§ **Problem statement**
Scan the data below and state how many of its lines contain the word "degrees", giving only the figure.

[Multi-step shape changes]
[Start of section]
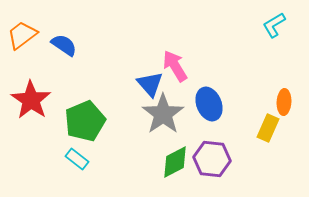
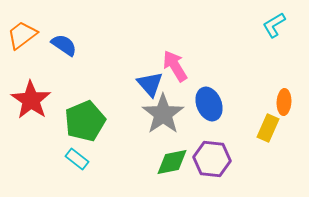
green diamond: moved 3 px left; rotated 16 degrees clockwise
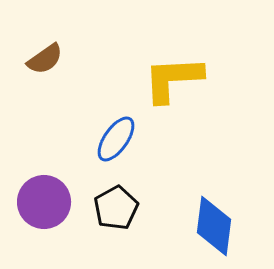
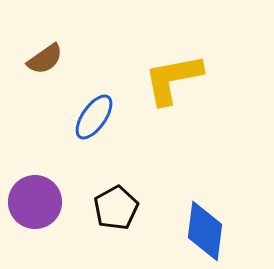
yellow L-shape: rotated 8 degrees counterclockwise
blue ellipse: moved 22 px left, 22 px up
purple circle: moved 9 px left
blue diamond: moved 9 px left, 5 px down
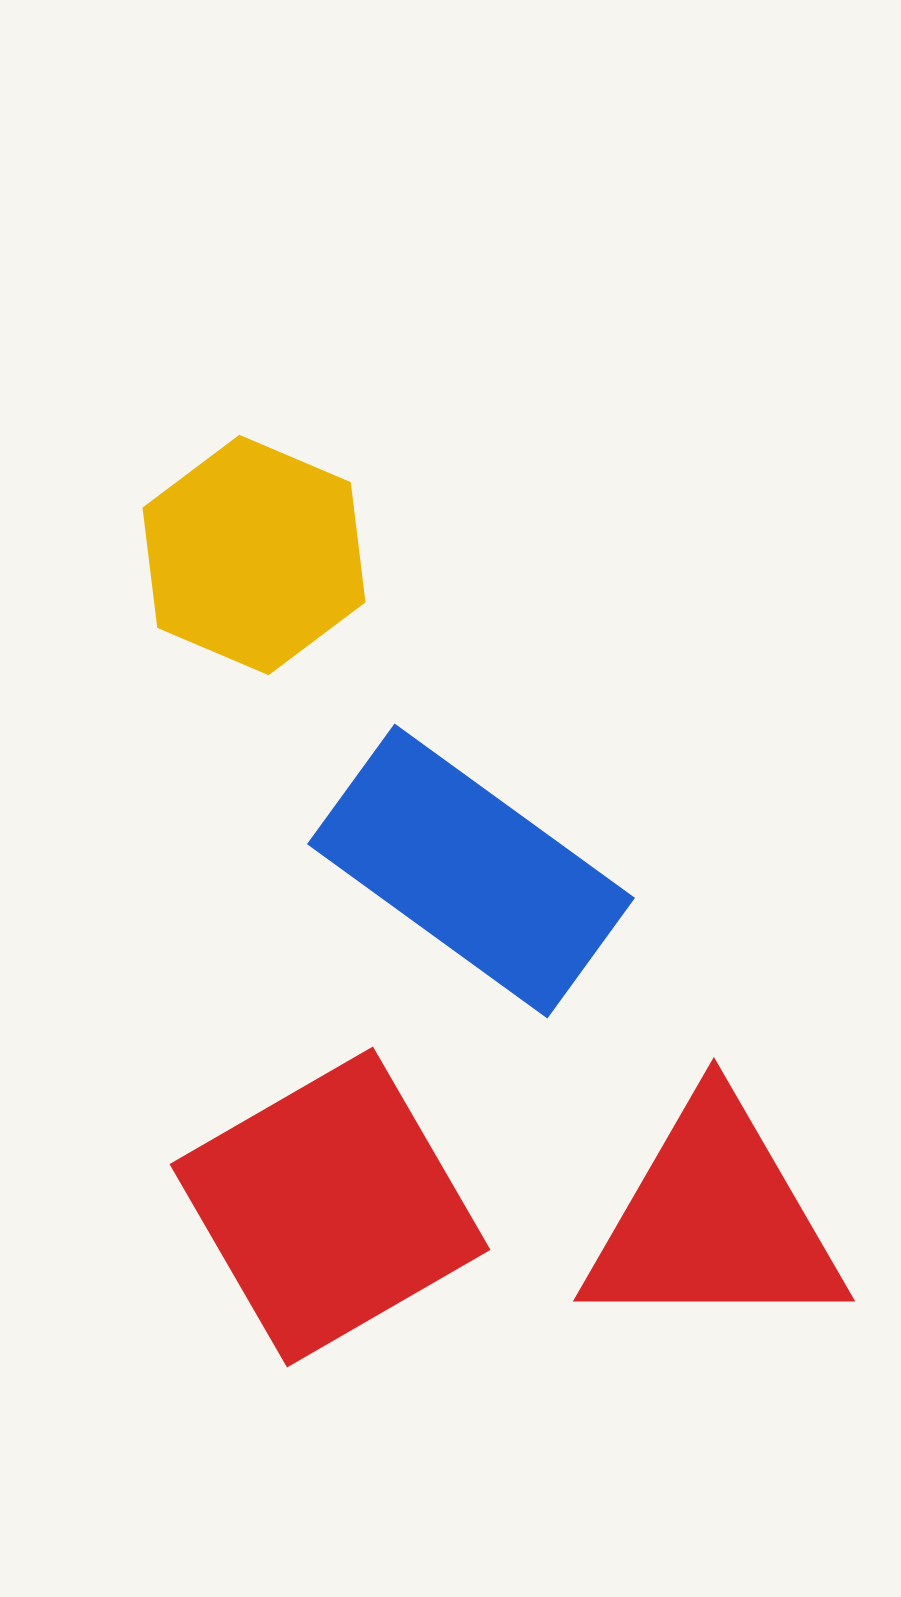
[End of section]
§ **Exercise solution**
2